● Extracted material
== == ==
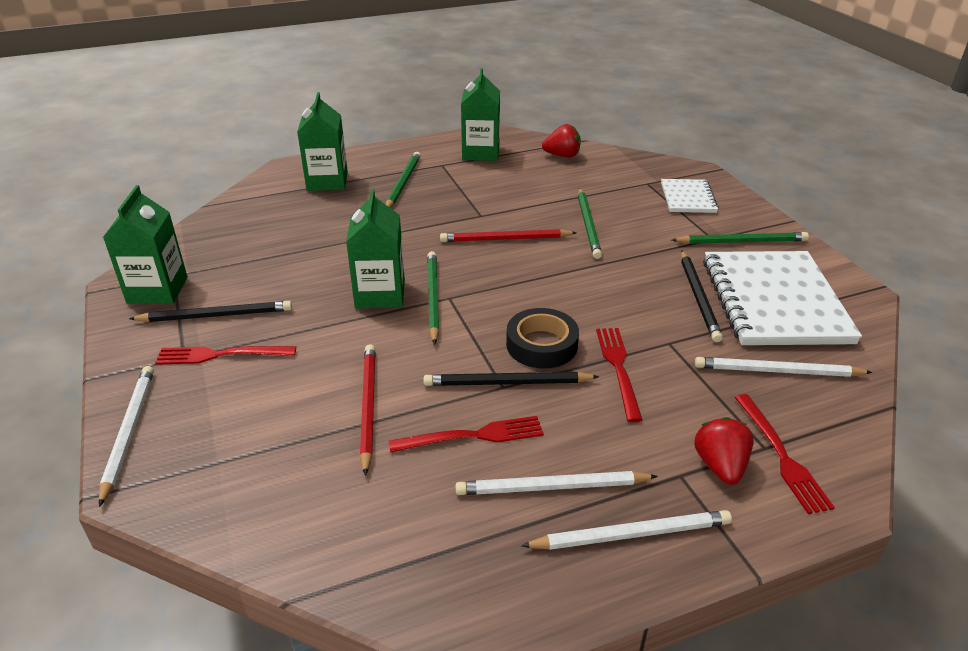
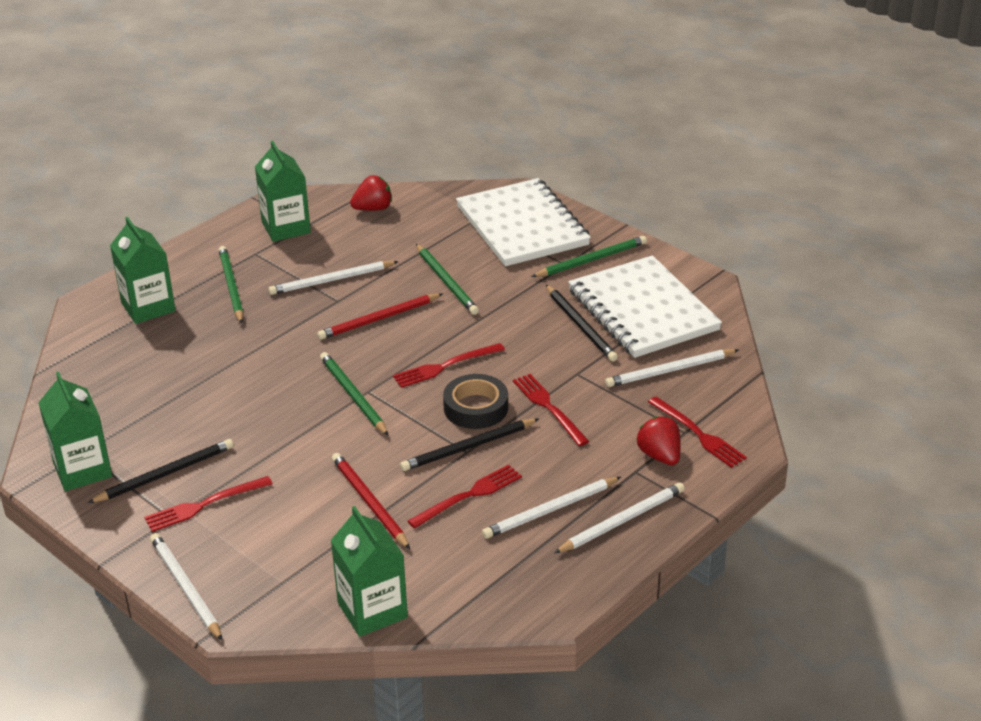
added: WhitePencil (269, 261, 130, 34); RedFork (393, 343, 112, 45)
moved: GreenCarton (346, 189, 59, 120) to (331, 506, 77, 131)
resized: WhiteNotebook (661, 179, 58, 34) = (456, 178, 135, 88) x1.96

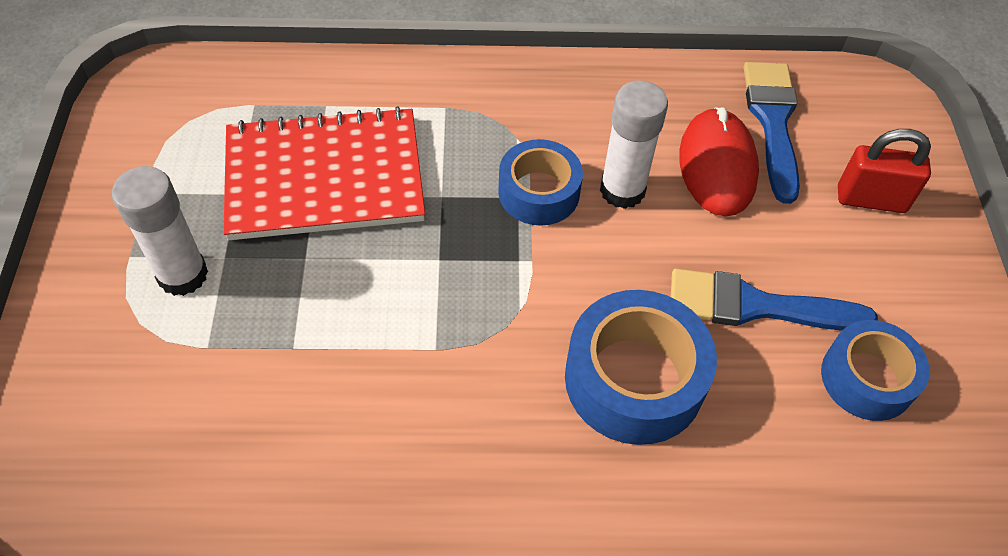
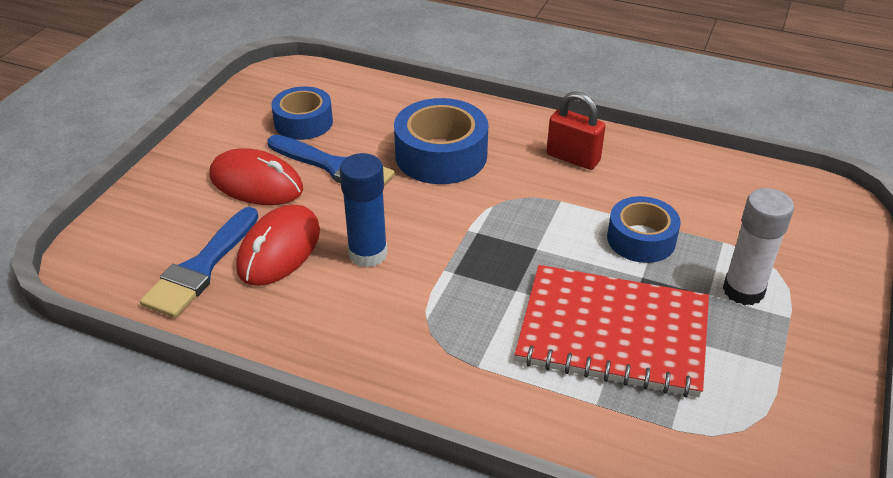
added: RedMouse (210, 148, 93, 57)
moved: BlueTape (498, 139, 85, 87) to (607, 196, 74, 67); RedPadlock (838, 129, 93, 84) to (547, 91, 59, 79)
recoloured: WhiteGlueStick (600, 80, 68, 129) to BlueGlueStick (339, 153, 49, 115)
== == ==
● Your objective
Any images must be dropped; all other material is to be printed exactly.

● The completed task
added: WhitePencil (269, 261, 130, 34); RedFork (393, 343, 112, 45)
moved: GreenCarton (346, 189, 59, 120) to (331, 506, 77, 131)
resized: WhiteNotebook (661, 179, 58, 34) = (456, 178, 135, 88) x1.96

added: RedMouse (210, 148, 93, 57)
moved: BlueTape (498, 139, 85, 87) to (607, 196, 74, 67); RedPadlock (838, 129, 93, 84) to (547, 91, 59, 79)
recoloured: WhiteGlueStick (600, 80, 68, 129) to BlueGlueStick (339, 153, 49, 115)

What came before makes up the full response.